Image comparison counts:
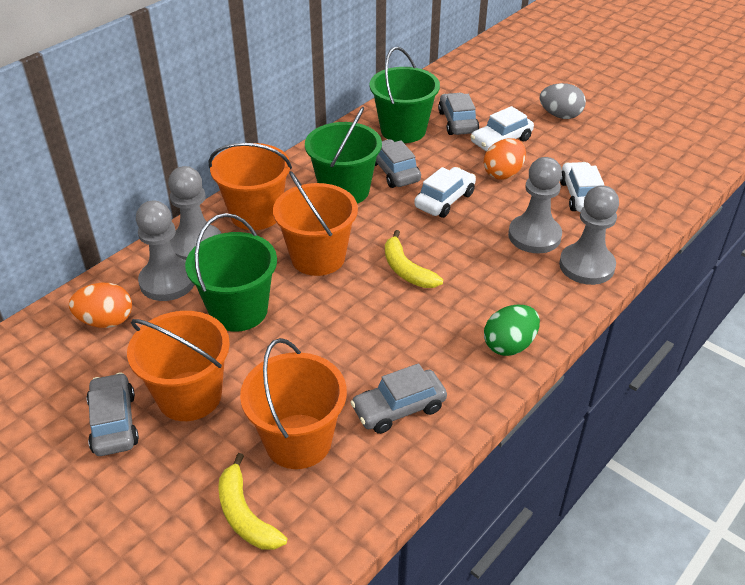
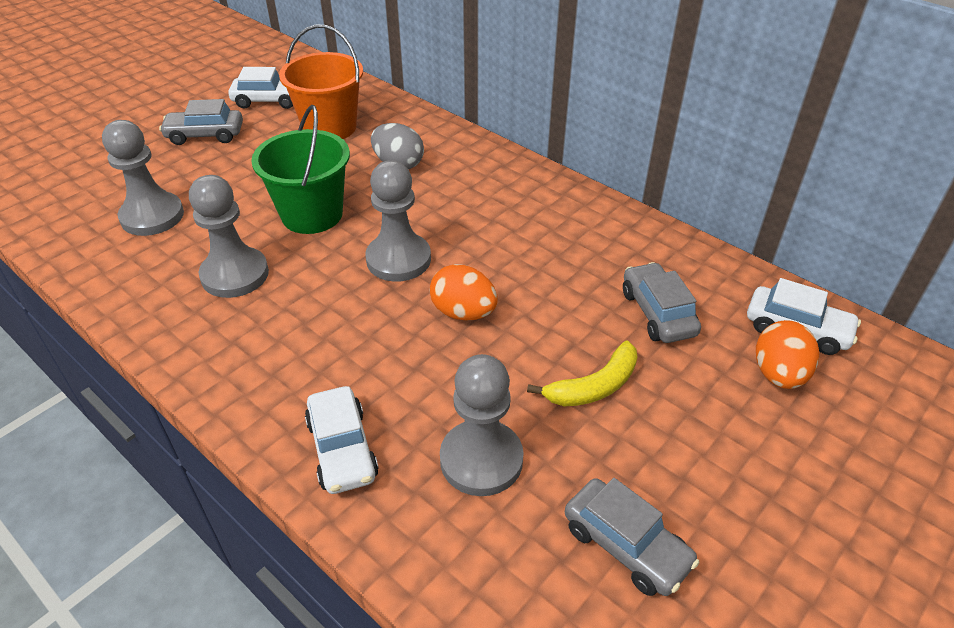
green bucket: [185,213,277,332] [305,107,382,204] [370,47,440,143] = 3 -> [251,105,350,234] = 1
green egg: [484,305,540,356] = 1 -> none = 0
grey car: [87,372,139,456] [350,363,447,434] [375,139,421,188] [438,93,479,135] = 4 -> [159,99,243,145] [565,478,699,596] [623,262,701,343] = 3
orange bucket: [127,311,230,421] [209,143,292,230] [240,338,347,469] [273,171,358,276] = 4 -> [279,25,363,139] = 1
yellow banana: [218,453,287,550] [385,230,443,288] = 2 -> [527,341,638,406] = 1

Prompt: Nothing but the lines from the one holding "orange bucket: [127,311,230,421]" to the end of the entries should be output, each exactly as it appears.

Exercise answer:
orange bucket: [127,311,230,421] [209,143,292,230] [240,338,347,469] [273,171,358,276] = 4 -> [279,25,363,139] = 1
yellow banana: [218,453,287,550] [385,230,443,288] = 2 -> [527,341,638,406] = 1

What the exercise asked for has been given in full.